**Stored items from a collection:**
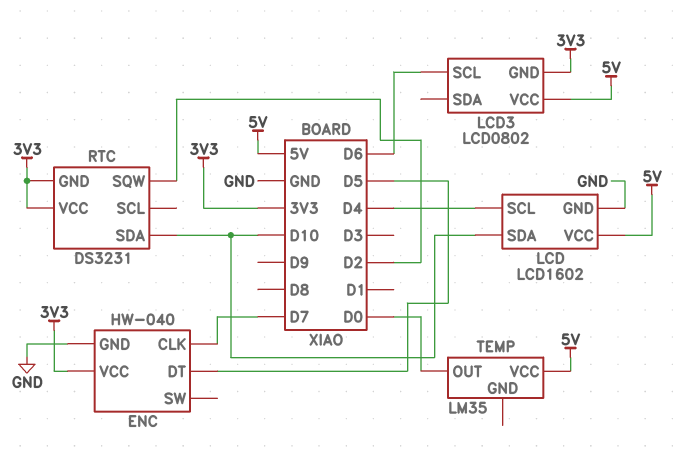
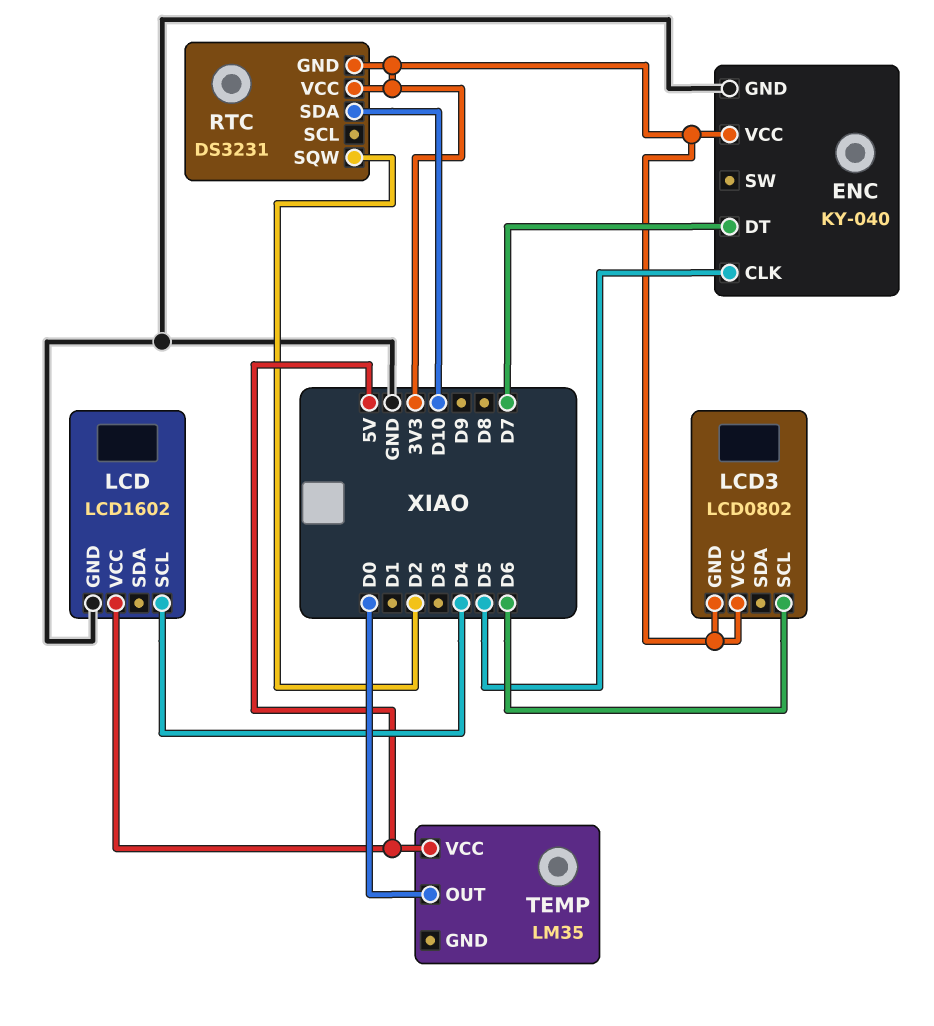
ENC: HW-040 -> KY-040
ENC pin CLK: D7 -> D5
ENC pin DT: D5 -> D7
LCD pin SDA: D10 -> none
LCD3 pin VCC: 5V -> 3V3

**Exercise instructions:** Return the entries exactly as given. Do not include pictures.

**Final answer:**
ENC: HW-040 -> KY-040
ENC pin CLK: D7 -> D5
ENC pin DT: D5 -> D7
LCD pin SDA: D10 -> none
LCD3 pin VCC: 5V -> 3V3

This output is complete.